**PROBLEM**
Should a picture appear anywhere in the data, omit it and copy everything else exactly.

**DATA SECTION**
<<<<
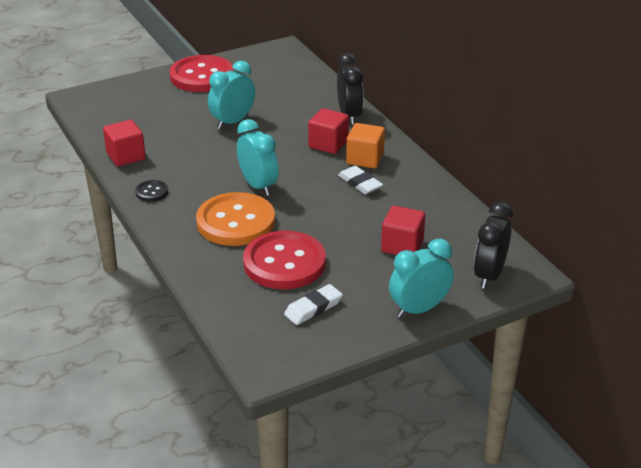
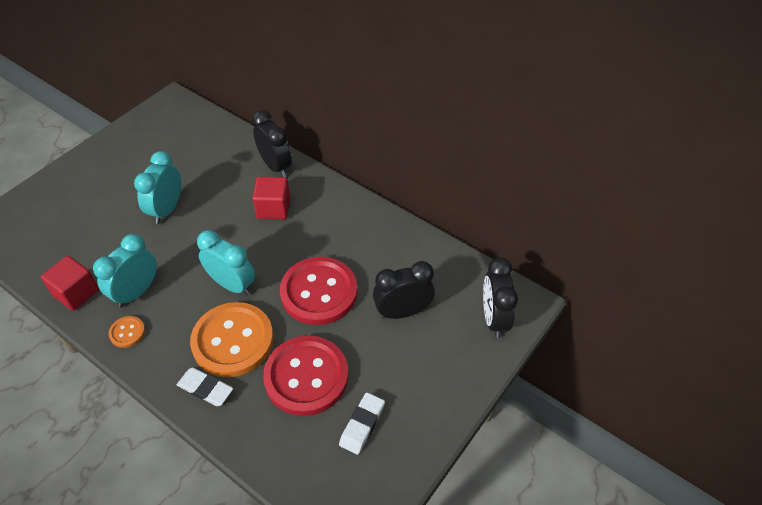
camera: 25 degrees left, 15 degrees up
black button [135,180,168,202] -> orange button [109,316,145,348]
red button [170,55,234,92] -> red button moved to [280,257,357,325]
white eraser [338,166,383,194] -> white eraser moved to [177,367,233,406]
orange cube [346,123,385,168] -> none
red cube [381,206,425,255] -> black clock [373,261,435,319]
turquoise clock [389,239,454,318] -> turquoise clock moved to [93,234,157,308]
>>>>
**WORKED SOLUTION**
camera: 25 degrees left, 15 degrees up
black button [135,180,168,202] -> orange button [109,316,145,348]
red button [170,55,234,92] -> red button moved to [280,257,357,325]
white eraser [338,166,383,194] -> white eraser moved to [177,367,233,406]
orange cube [346,123,385,168] -> none
red cube [381,206,425,255] -> black clock [373,261,435,319]
turquoise clock [389,239,454,318] -> turquoise clock moved to [93,234,157,308]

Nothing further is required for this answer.